[Data provided]

——————————

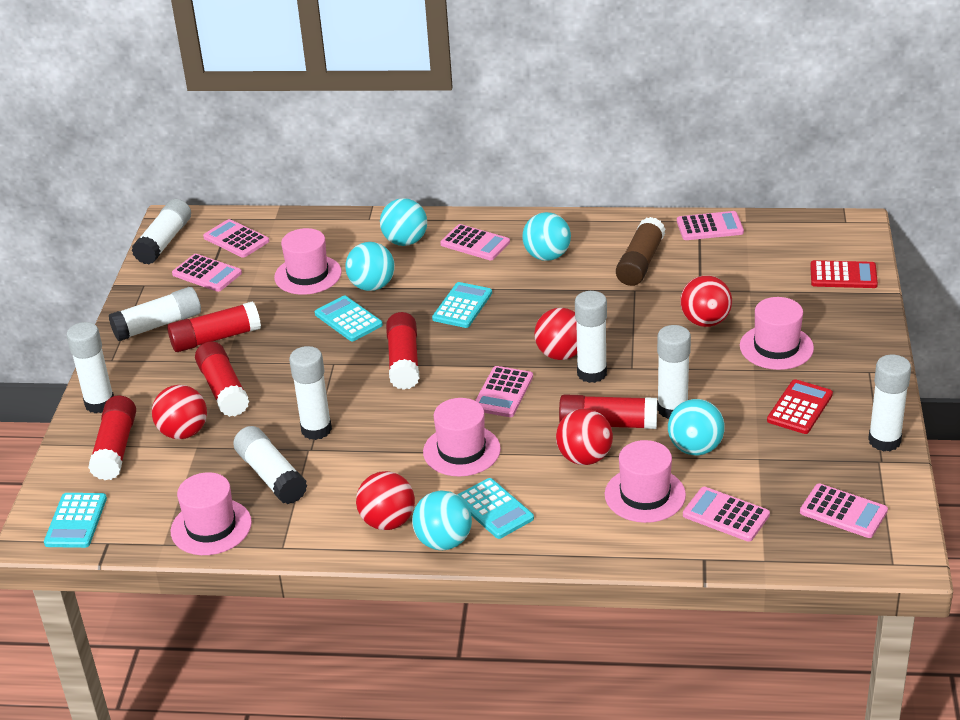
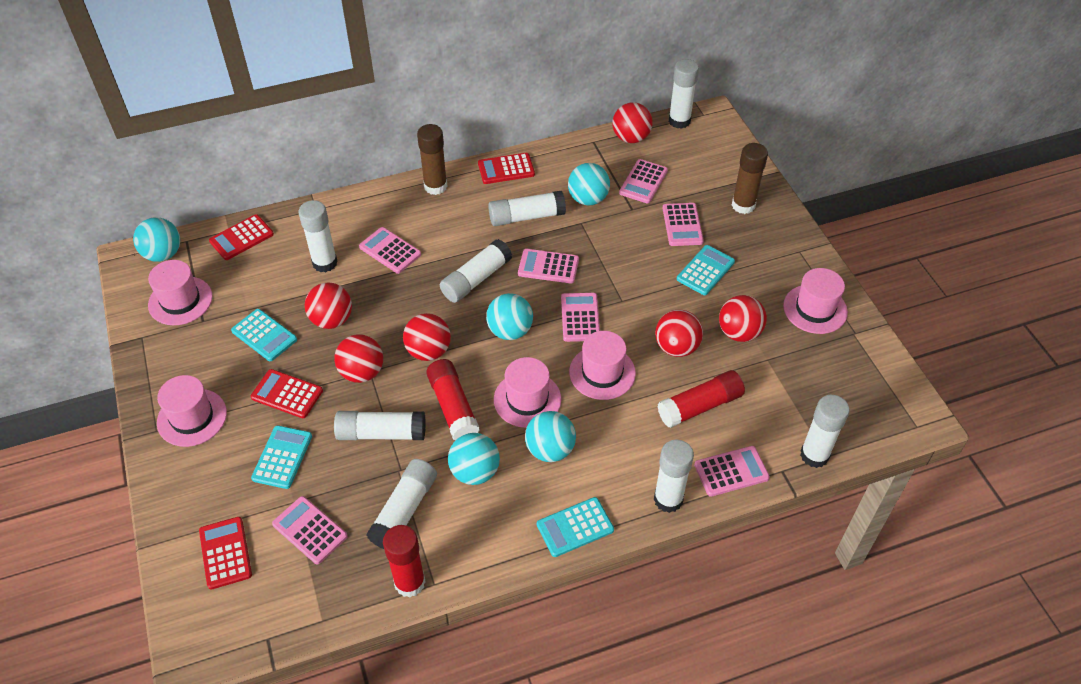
brown glue stick: 1 -> 2
red ball: 5 -> 6
red calculator: 2 -> 4
red glue stick: 5 -> 3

——————————

When the word "stick" appears in a line of the listing, pull that line out.

brown glue stick: 1 -> 2
red glue stick: 5 -> 3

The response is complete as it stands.